**** Data to examine

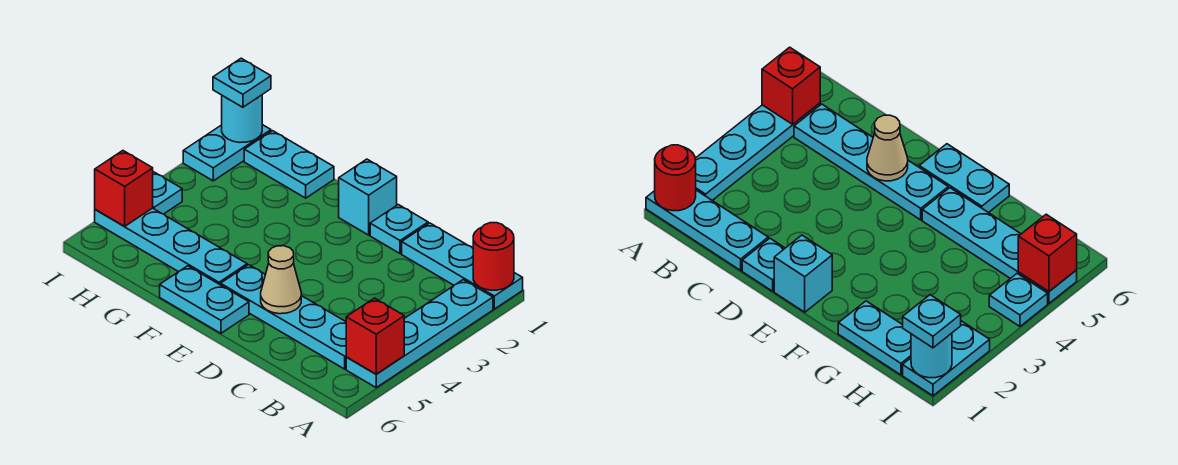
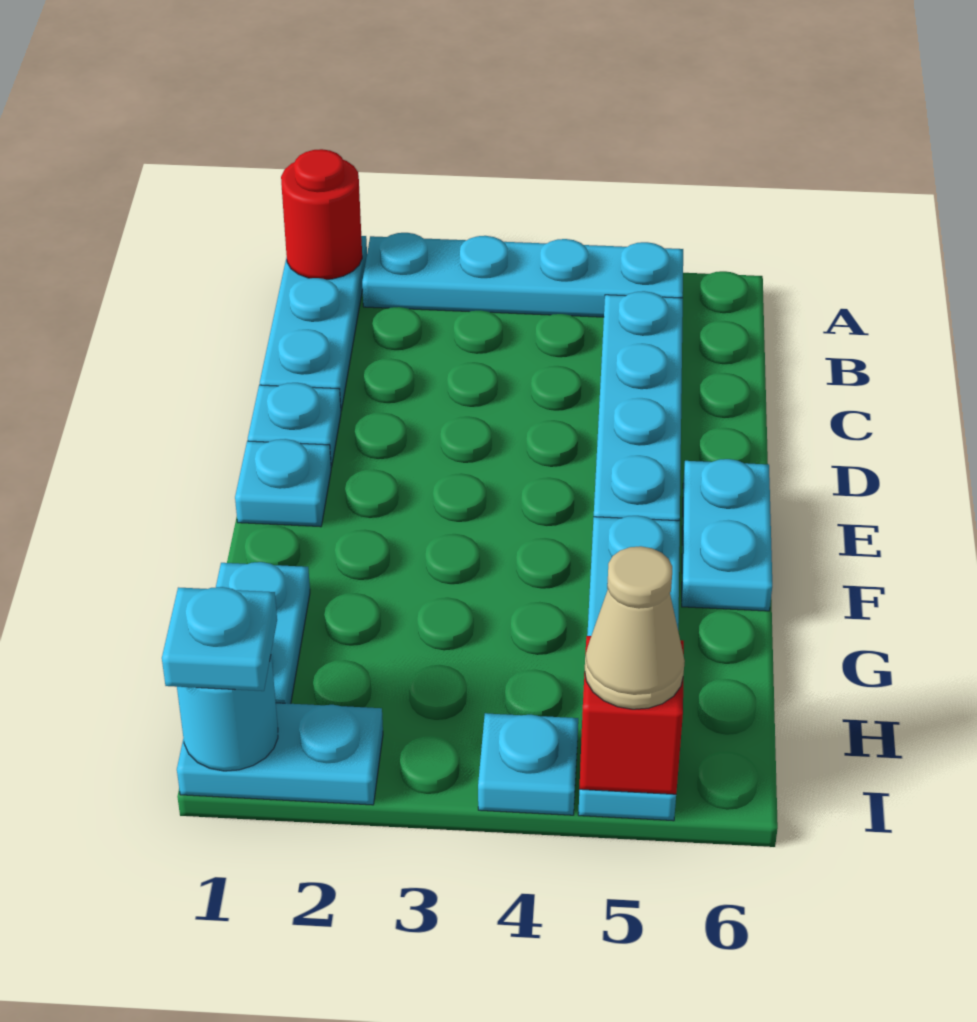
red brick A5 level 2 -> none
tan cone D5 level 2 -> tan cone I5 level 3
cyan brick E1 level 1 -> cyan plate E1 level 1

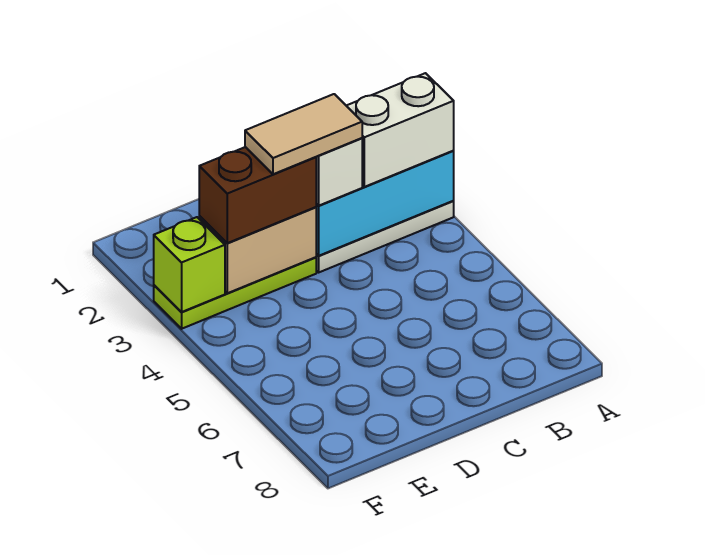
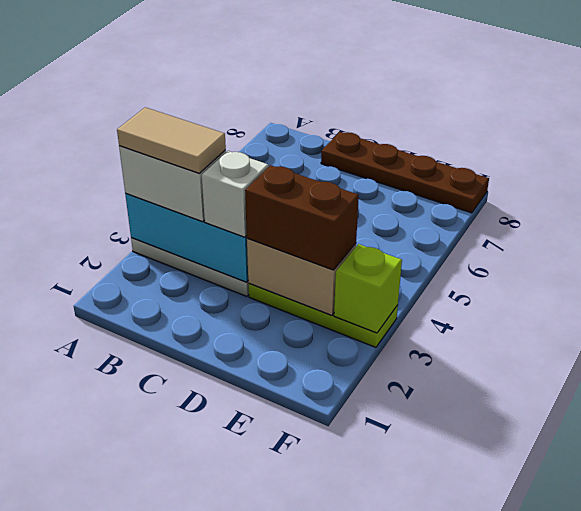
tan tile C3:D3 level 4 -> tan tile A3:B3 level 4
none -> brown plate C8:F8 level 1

********
**** Data to examine

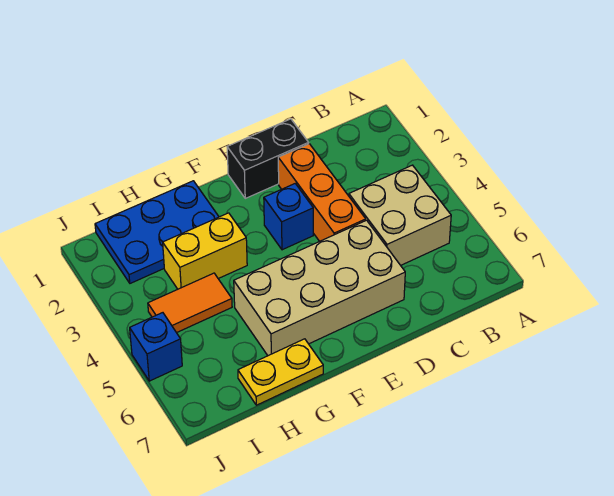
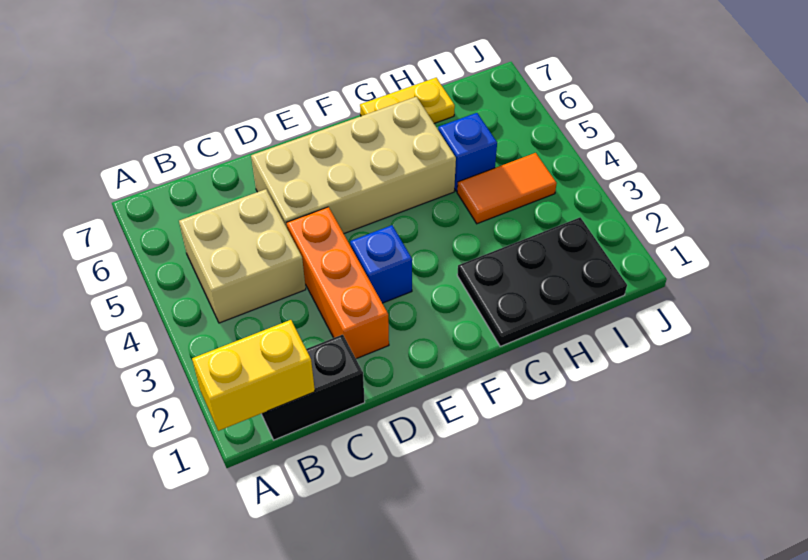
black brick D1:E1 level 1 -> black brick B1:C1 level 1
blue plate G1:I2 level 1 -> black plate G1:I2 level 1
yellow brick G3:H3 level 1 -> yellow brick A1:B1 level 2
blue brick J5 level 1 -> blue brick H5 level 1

********
**** Data to examine

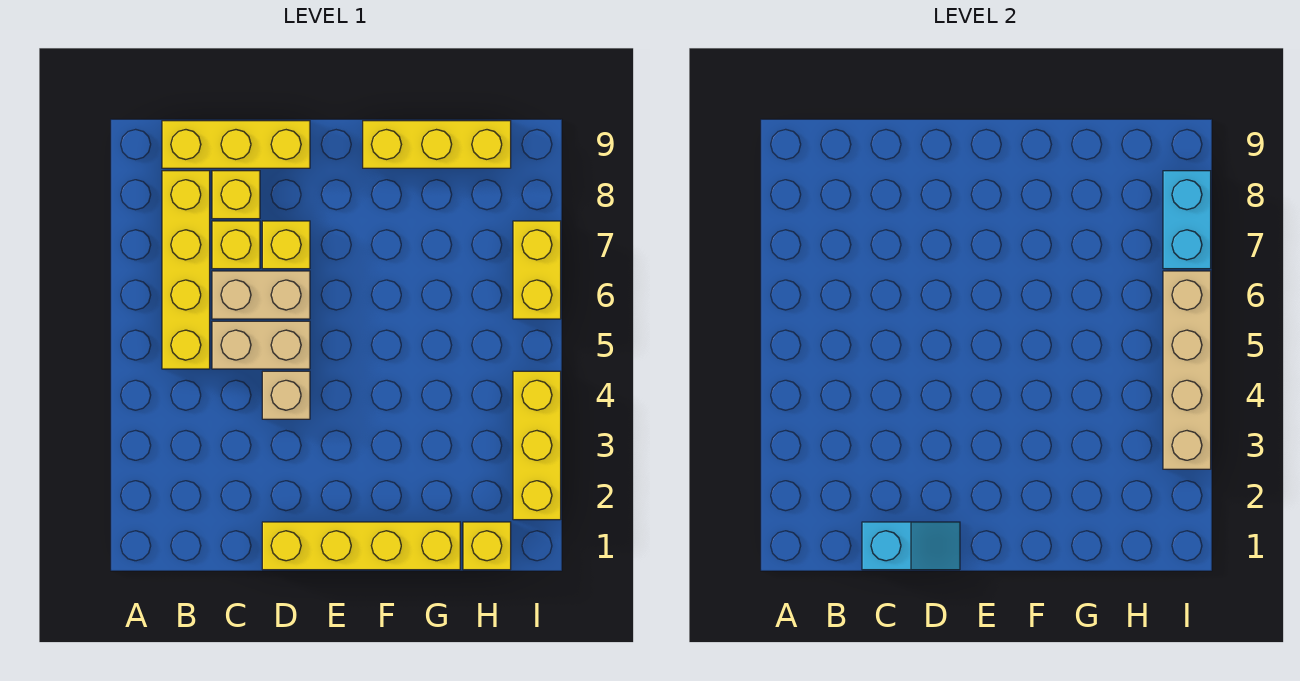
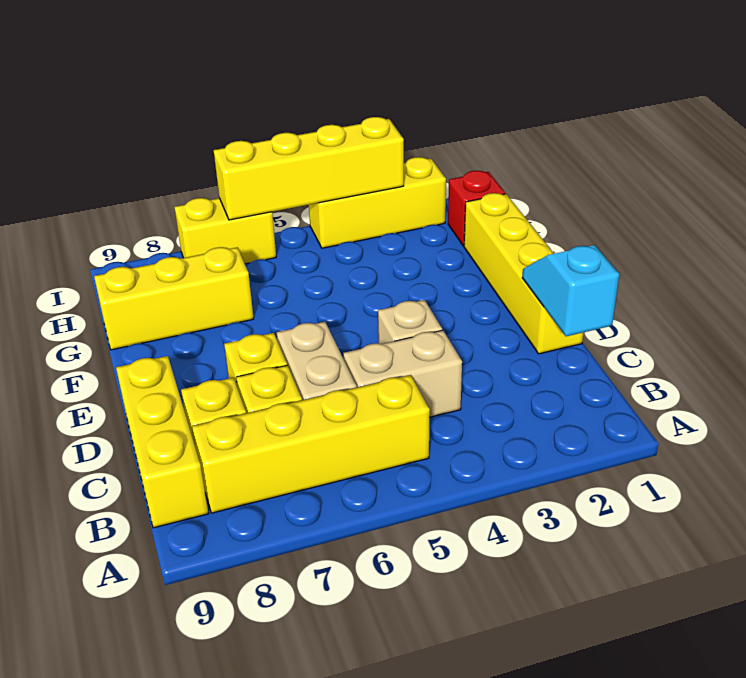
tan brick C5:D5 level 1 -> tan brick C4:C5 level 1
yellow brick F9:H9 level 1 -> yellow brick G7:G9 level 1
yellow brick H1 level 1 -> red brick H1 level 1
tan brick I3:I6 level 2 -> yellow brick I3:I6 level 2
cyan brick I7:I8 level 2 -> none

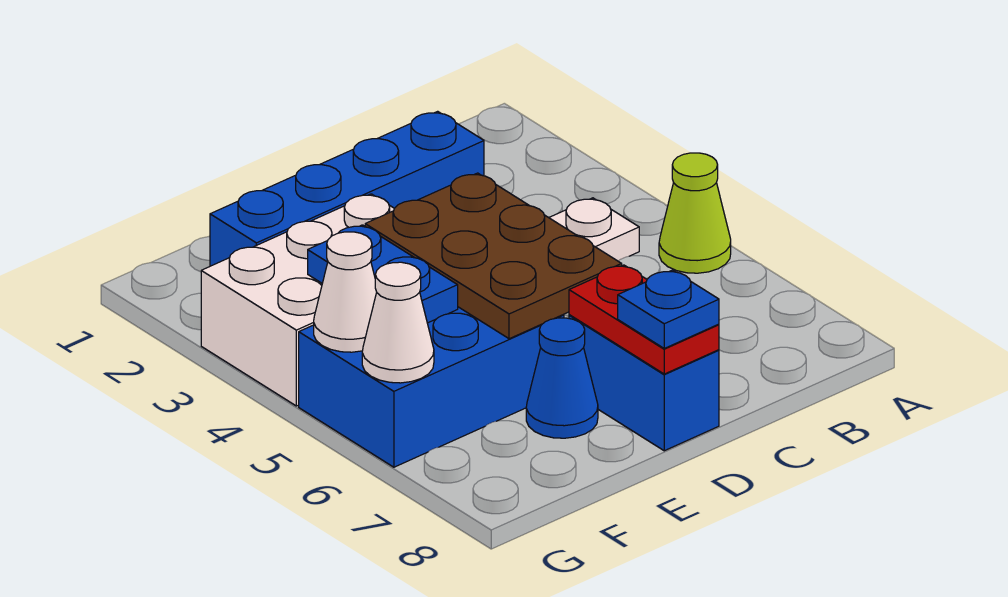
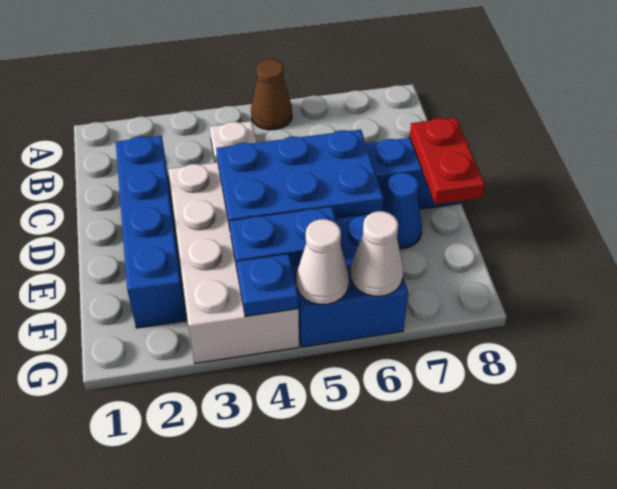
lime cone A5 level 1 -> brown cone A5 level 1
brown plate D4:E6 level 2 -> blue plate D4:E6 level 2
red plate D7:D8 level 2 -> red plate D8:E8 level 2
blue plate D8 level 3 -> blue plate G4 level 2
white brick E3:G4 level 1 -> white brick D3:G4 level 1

********

Task statement →
State only the number of lines in these entries that contain "cyan".

Response for this exercise →
2